Short problem => Write out all of the material below word for word, keeping every line unchanged.

Records drawn from a data source =>
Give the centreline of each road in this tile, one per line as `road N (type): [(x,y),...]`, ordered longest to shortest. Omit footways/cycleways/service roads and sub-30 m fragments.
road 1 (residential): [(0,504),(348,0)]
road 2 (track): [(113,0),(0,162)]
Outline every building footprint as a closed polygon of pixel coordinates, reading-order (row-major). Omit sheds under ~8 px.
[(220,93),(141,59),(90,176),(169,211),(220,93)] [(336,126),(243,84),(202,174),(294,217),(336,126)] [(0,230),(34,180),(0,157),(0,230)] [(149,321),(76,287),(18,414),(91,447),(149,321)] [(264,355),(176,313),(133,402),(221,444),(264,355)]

Result of this task =>
Give the centreline of each road in this tile, one per line as `road N (type): [(x,y),...]`, ordered longest to shortest. Omit footways/cycleways/service roads and sub-30 m fragments.
road 1 (residential): [(0,504),(348,0)]
road 2 (track): [(113,0),(0,162)]
Outline every building footprint as a closed polygon of pixel coordinates, reading-order (row-major). Omit sheds under ~8 px.
[(220,93),(141,59),(90,176),(169,211),(220,93)] [(336,126),(243,84),(202,174),(294,217),(336,126)] [(0,230),(34,180),(0,157),(0,230)] [(149,321),(76,287),(18,414),(91,447),(149,321)] [(264,355),(176,313),(133,402),(221,444),(264,355)]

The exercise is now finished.